[Start of section]

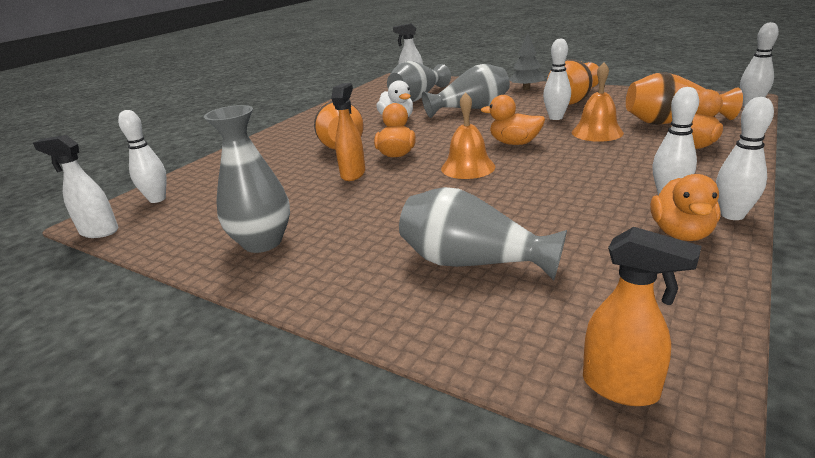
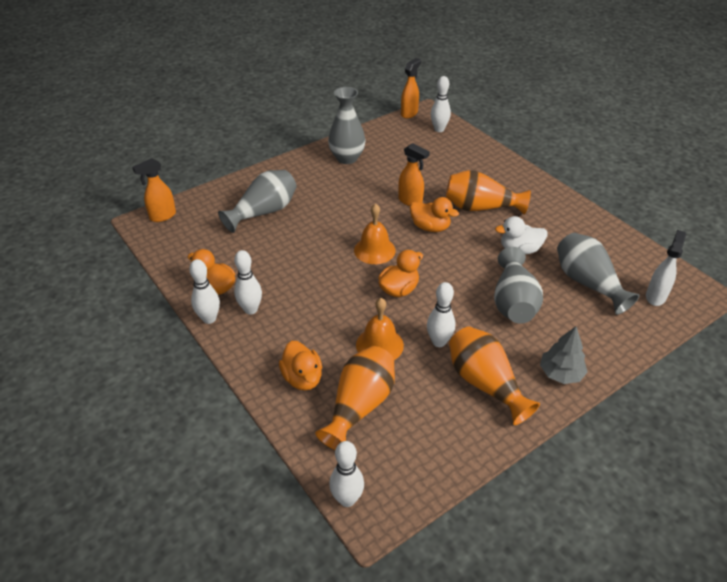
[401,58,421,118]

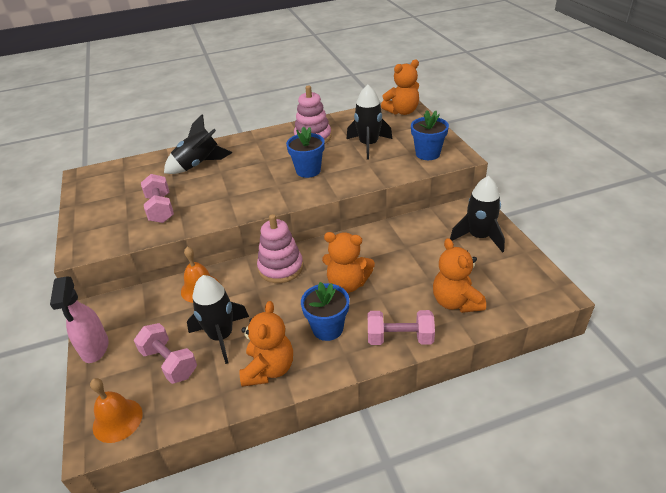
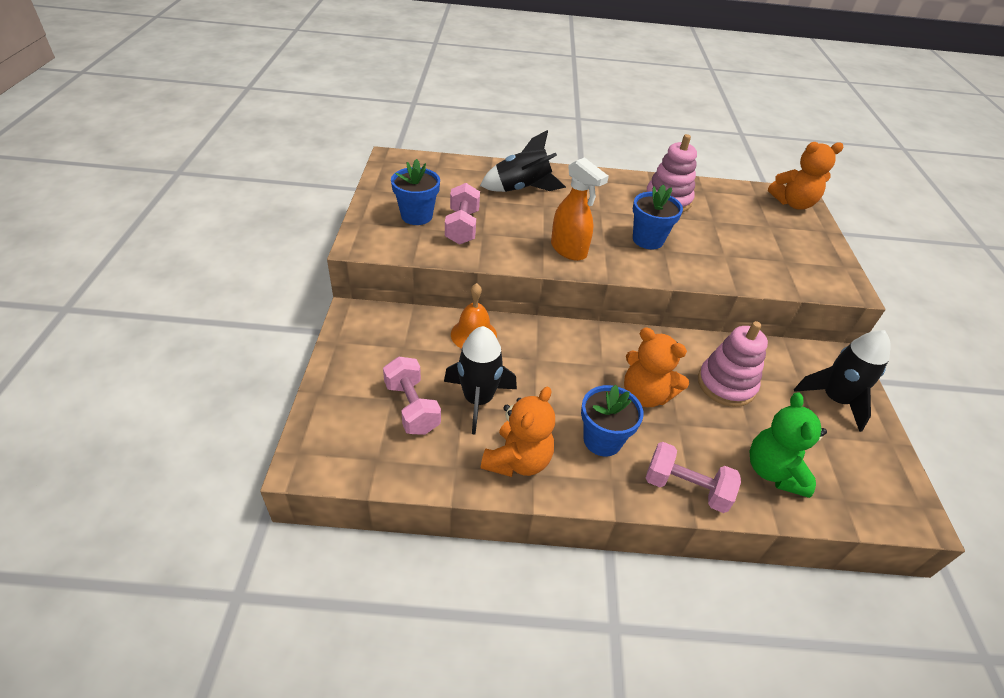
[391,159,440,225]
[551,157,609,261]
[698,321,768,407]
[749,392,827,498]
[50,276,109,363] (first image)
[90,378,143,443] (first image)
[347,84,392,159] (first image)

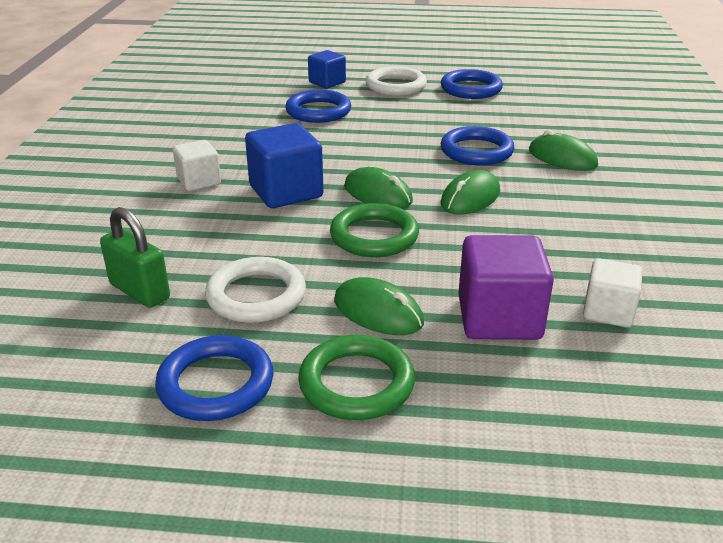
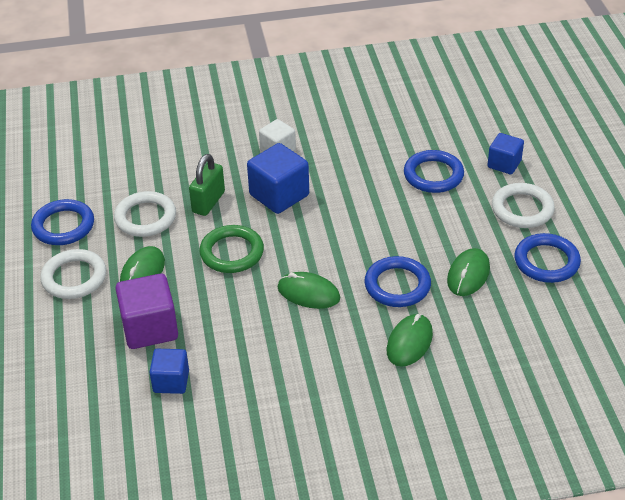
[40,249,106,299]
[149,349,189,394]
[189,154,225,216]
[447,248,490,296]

[End of section]

Action item: Could you filter the entries above for lines holding the string "first" and copy them?

Reply:
[50,276,109,363] (first image)
[90,378,143,443] (first image)
[347,84,392,159] (first image)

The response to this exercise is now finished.